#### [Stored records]

[START]

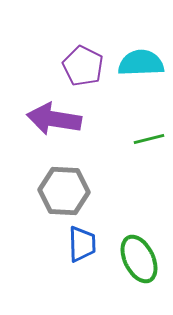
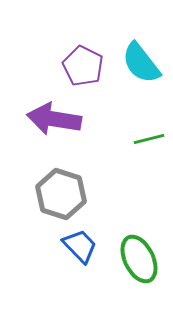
cyan semicircle: rotated 126 degrees counterclockwise
gray hexagon: moved 3 px left, 3 px down; rotated 15 degrees clockwise
blue trapezoid: moved 2 px left, 2 px down; rotated 42 degrees counterclockwise
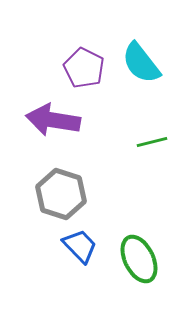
purple pentagon: moved 1 px right, 2 px down
purple arrow: moved 1 px left, 1 px down
green line: moved 3 px right, 3 px down
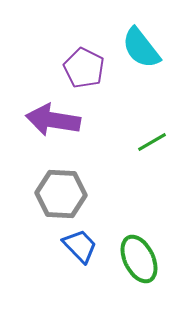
cyan semicircle: moved 15 px up
green line: rotated 16 degrees counterclockwise
gray hexagon: rotated 15 degrees counterclockwise
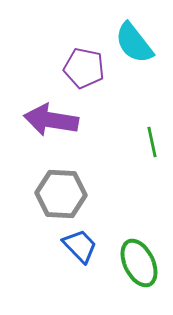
cyan semicircle: moved 7 px left, 5 px up
purple pentagon: rotated 15 degrees counterclockwise
purple arrow: moved 2 px left
green line: rotated 72 degrees counterclockwise
green ellipse: moved 4 px down
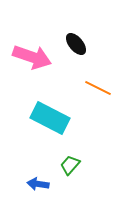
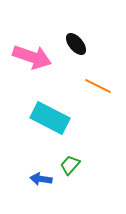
orange line: moved 2 px up
blue arrow: moved 3 px right, 5 px up
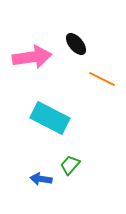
pink arrow: rotated 27 degrees counterclockwise
orange line: moved 4 px right, 7 px up
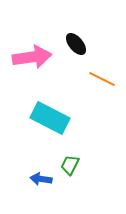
green trapezoid: rotated 15 degrees counterclockwise
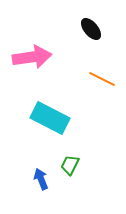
black ellipse: moved 15 px right, 15 px up
blue arrow: rotated 60 degrees clockwise
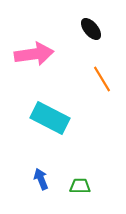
pink arrow: moved 2 px right, 3 px up
orange line: rotated 32 degrees clockwise
green trapezoid: moved 10 px right, 21 px down; rotated 65 degrees clockwise
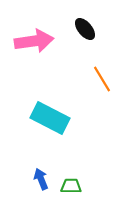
black ellipse: moved 6 px left
pink arrow: moved 13 px up
green trapezoid: moved 9 px left
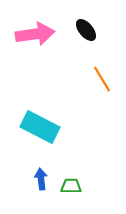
black ellipse: moved 1 px right, 1 px down
pink arrow: moved 1 px right, 7 px up
cyan rectangle: moved 10 px left, 9 px down
blue arrow: rotated 15 degrees clockwise
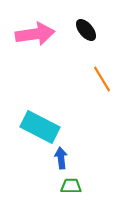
blue arrow: moved 20 px right, 21 px up
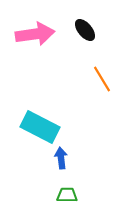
black ellipse: moved 1 px left
green trapezoid: moved 4 px left, 9 px down
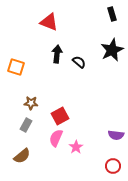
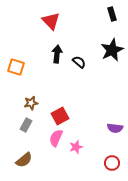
red triangle: moved 2 px right, 1 px up; rotated 24 degrees clockwise
brown star: rotated 16 degrees counterclockwise
purple semicircle: moved 1 px left, 7 px up
pink star: rotated 16 degrees clockwise
brown semicircle: moved 2 px right, 4 px down
red circle: moved 1 px left, 3 px up
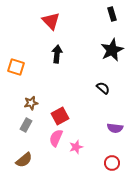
black semicircle: moved 24 px right, 26 px down
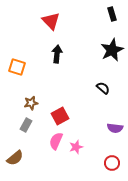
orange square: moved 1 px right
pink semicircle: moved 3 px down
brown semicircle: moved 9 px left, 2 px up
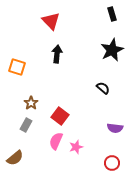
brown star: rotated 24 degrees counterclockwise
red square: rotated 24 degrees counterclockwise
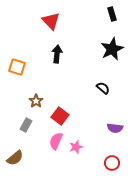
black star: moved 1 px up
brown star: moved 5 px right, 2 px up
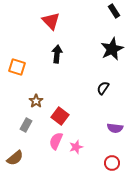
black rectangle: moved 2 px right, 3 px up; rotated 16 degrees counterclockwise
black semicircle: rotated 96 degrees counterclockwise
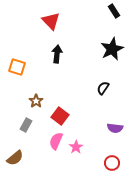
pink star: rotated 16 degrees counterclockwise
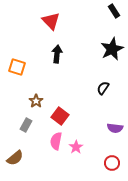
pink semicircle: rotated 12 degrees counterclockwise
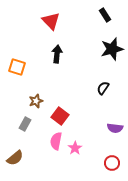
black rectangle: moved 9 px left, 4 px down
black star: rotated 10 degrees clockwise
brown star: rotated 16 degrees clockwise
gray rectangle: moved 1 px left, 1 px up
pink star: moved 1 px left, 1 px down
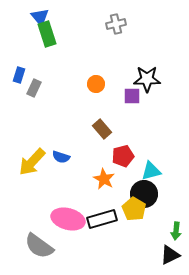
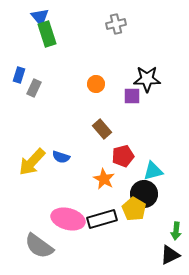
cyan triangle: moved 2 px right
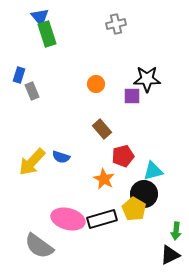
gray rectangle: moved 2 px left, 3 px down; rotated 48 degrees counterclockwise
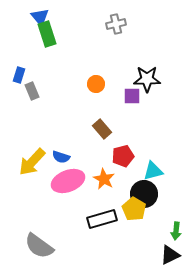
pink ellipse: moved 38 px up; rotated 36 degrees counterclockwise
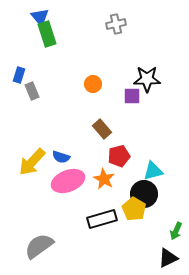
orange circle: moved 3 px left
red pentagon: moved 4 px left
green arrow: rotated 18 degrees clockwise
gray semicircle: rotated 108 degrees clockwise
black triangle: moved 2 px left, 3 px down
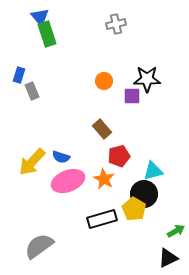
orange circle: moved 11 px right, 3 px up
green arrow: rotated 144 degrees counterclockwise
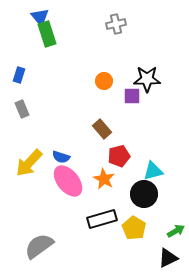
gray rectangle: moved 10 px left, 18 px down
yellow arrow: moved 3 px left, 1 px down
pink ellipse: rotated 72 degrees clockwise
yellow pentagon: moved 19 px down
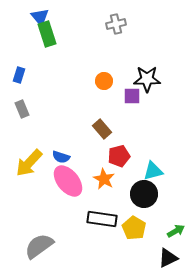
black rectangle: rotated 24 degrees clockwise
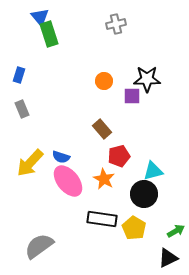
green rectangle: moved 2 px right
yellow arrow: moved 1 px right
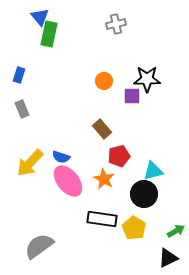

[END]

#### [YOUR OBJECTIVE]
Rewrite the material from the line with "black ellipse: moved 6 px left" up to and including the line with "black semicircle: moved", changing "green trapezoid" to "green rhombus" and keeping everything else the same. Leave the pictures out.

#### [SOLUTION TO THE EXERCISE]
black ellipse: moved 6 px left
pink arrow: moved 13 px up
green rhombus: moved 9 px left
black ellipse: moved 1 px right, 1 px down
pink arrow: moved 1 px right, 7 px up
cyan rectangle: moved 10 px left, 9 px down
blue arrow: rotated 15 degrees clockwise
blue arrow: moved 20 px right, 21 px up
black ellipse: moved 1 px left
green rhombus: moved 4 px left, 9 px down
red triangle: moved 2 px right, 1 px up; rotated 24 degrees clockwise
brown star: rotated 16 degrees counterclockwise
purple semicircle: moved 1 px left, 7 px up
pink star: rotated 16 degrees clockwise
brown semicircle: moved 2 px right, 4 px down
red circle: moved 1 px left, 3 px up
black semicircle: moved 24 px right, 26 px down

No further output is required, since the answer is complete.